• **Work required**
Could you reproduce the line where "Q4: PMOS AO3401" occurs and all lines after it in the listing below, through the final one, without changing anything?
::: Available data :::
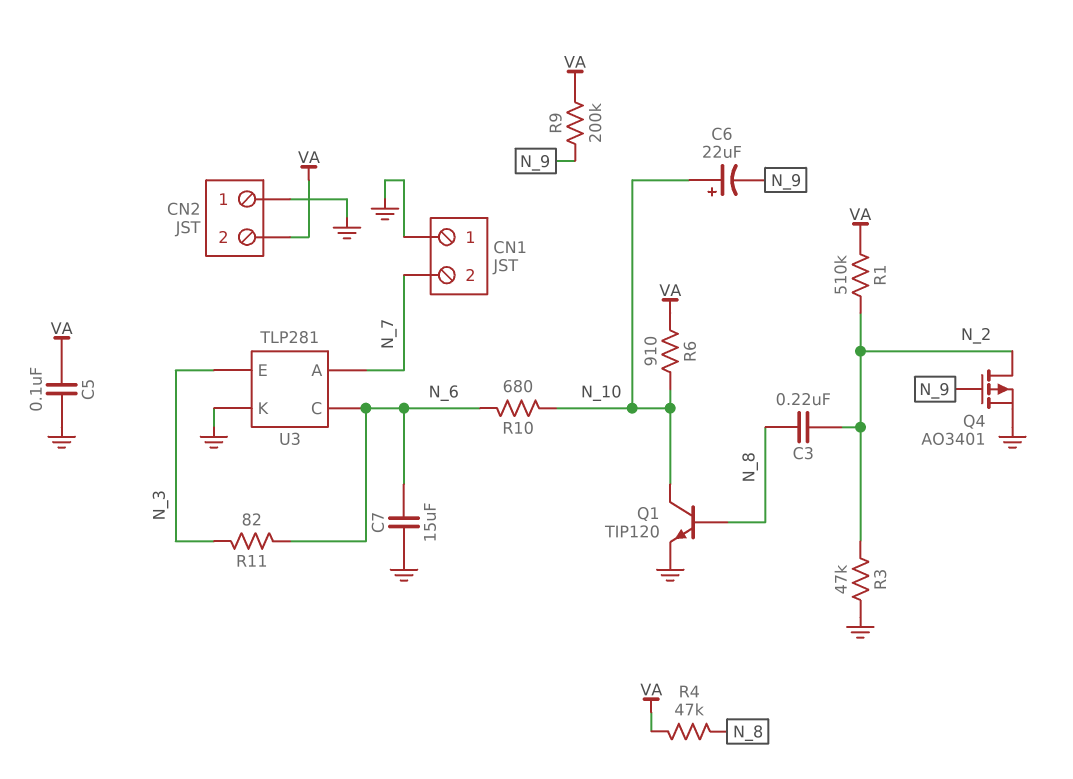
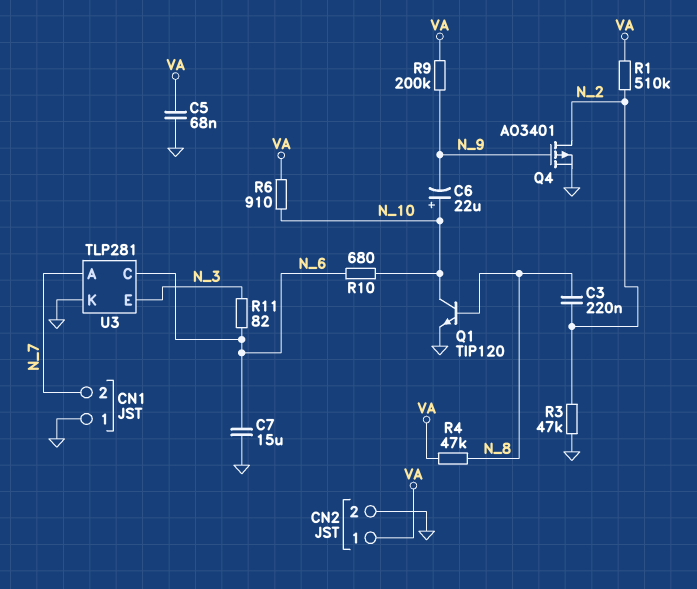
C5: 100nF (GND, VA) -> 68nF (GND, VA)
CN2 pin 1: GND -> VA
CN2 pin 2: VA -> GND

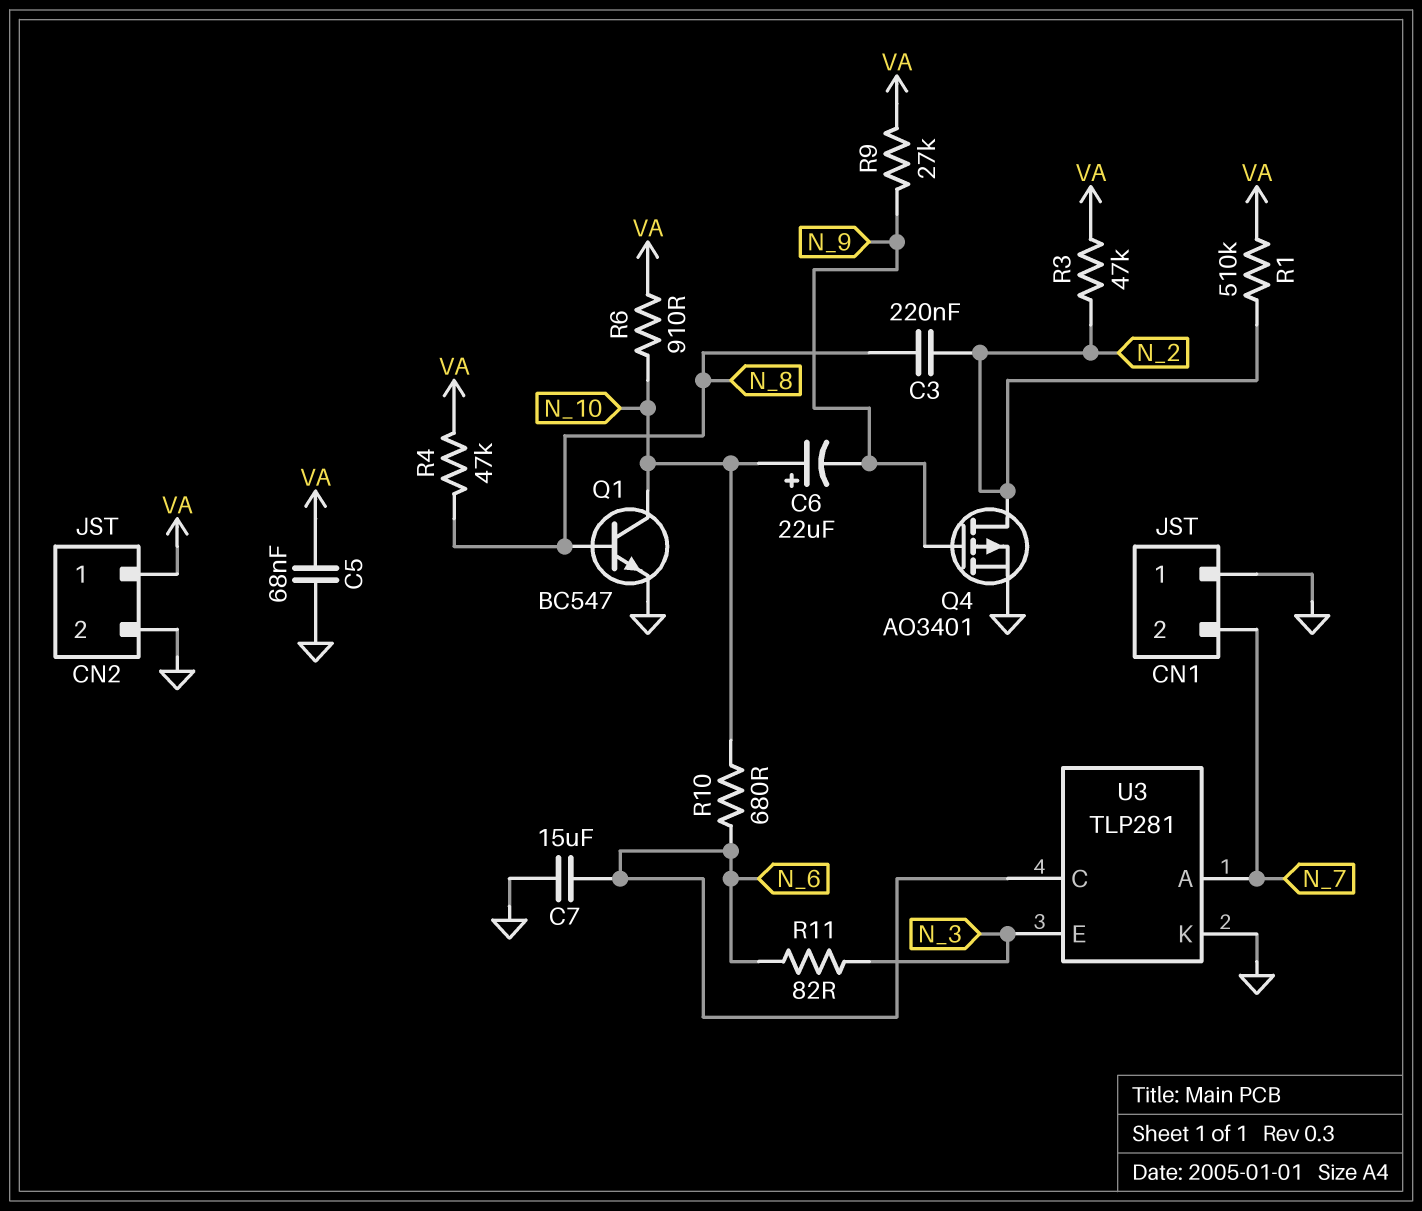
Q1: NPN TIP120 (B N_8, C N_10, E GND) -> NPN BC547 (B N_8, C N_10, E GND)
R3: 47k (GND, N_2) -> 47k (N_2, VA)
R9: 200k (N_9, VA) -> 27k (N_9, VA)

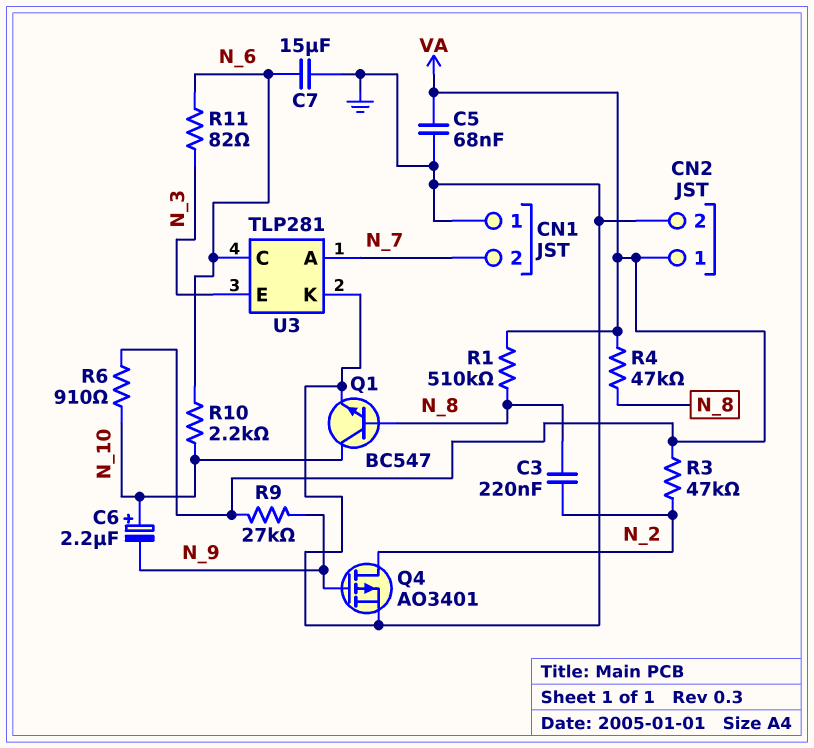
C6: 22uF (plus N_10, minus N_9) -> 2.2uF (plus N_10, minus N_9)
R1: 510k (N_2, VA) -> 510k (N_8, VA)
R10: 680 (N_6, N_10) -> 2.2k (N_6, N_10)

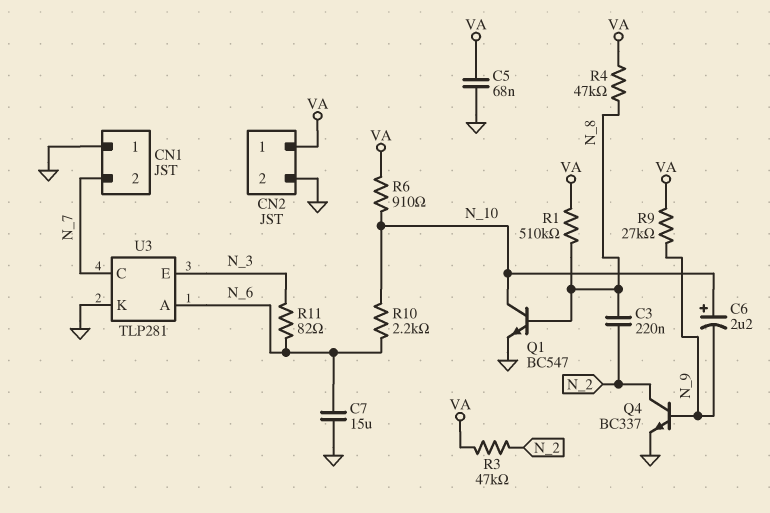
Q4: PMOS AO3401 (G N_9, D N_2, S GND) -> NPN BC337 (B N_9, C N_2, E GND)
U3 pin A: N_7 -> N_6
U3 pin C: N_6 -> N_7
:::
• **Solved problem**
Q4: PMOS AO3401 (G N_9, D N_2, S GND) -> NPN BC337 (B N_9, C N_2, E GND)
U3 pin A: N_7 -> N_6
U3 pin C: N_6 -> N_7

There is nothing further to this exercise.